**Exercise details:** Going from the line that contains "aqua_muffin (2nd from left)" through the last line of the records, set down each line again exactly, both included, with pictures left out.

[[ Data provided, beginning ]]

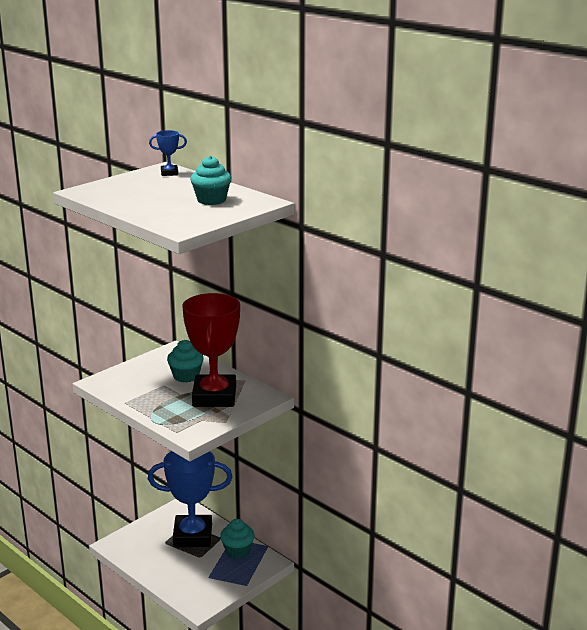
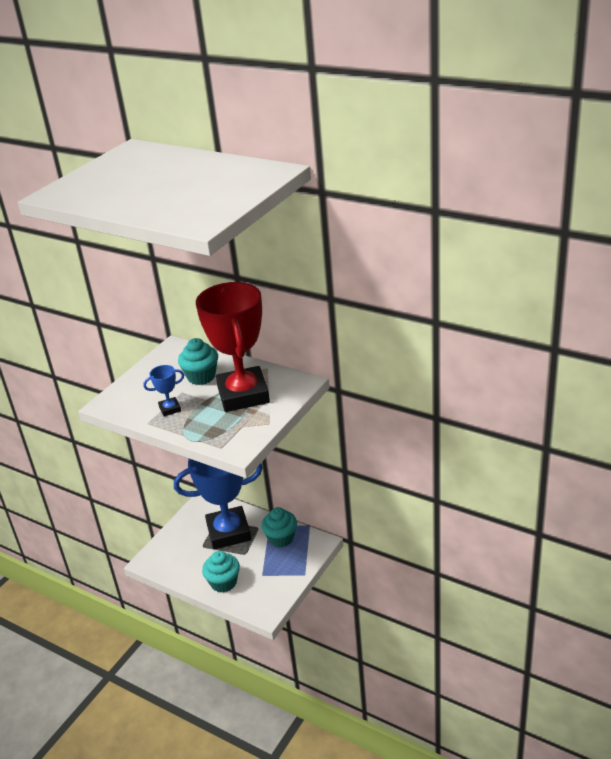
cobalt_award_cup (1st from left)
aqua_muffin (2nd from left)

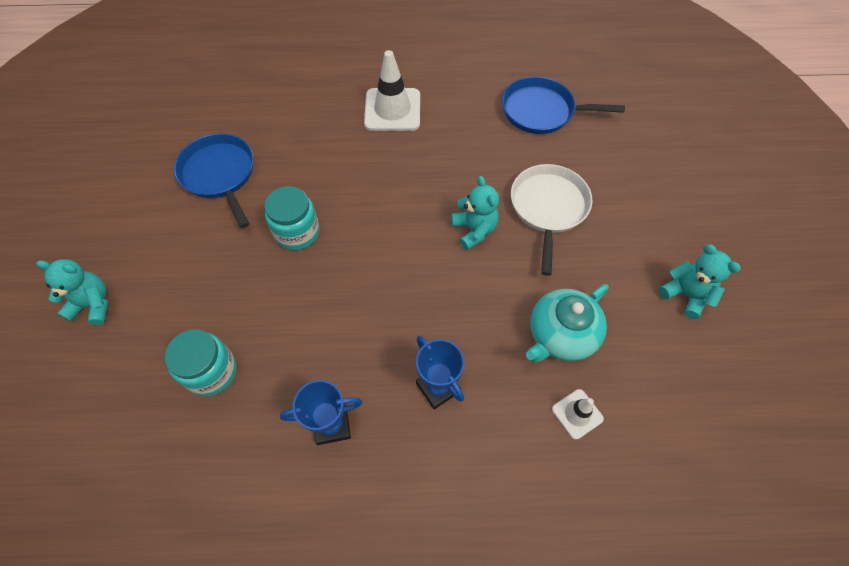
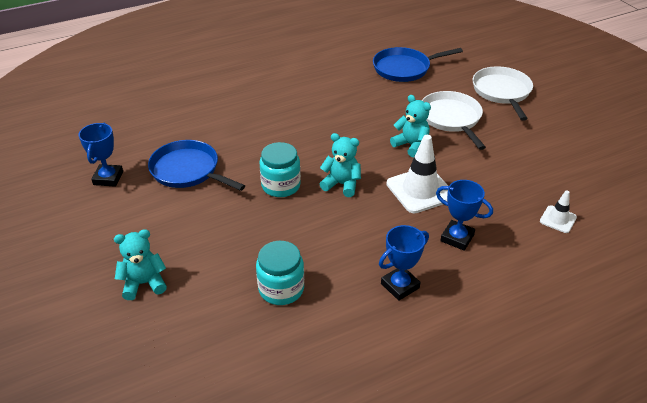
pure_white_road_cone (1st from left)
aqua_tea_pot
aqua_stuffed_bear (2nd from left)
cobalt_award_cup (1st from left)
pure_white_pan (2nd from left)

[[ Data provided, end ]]

**Response below:**
aqua_muffin (2nd from left)

pure_white_road_cone (1st from left)
aqua_tea_pot
aqua_stuffed_bear (2nd from left)
cobalt_award_cup (1st from left)
pure_white_pan (2nd from left)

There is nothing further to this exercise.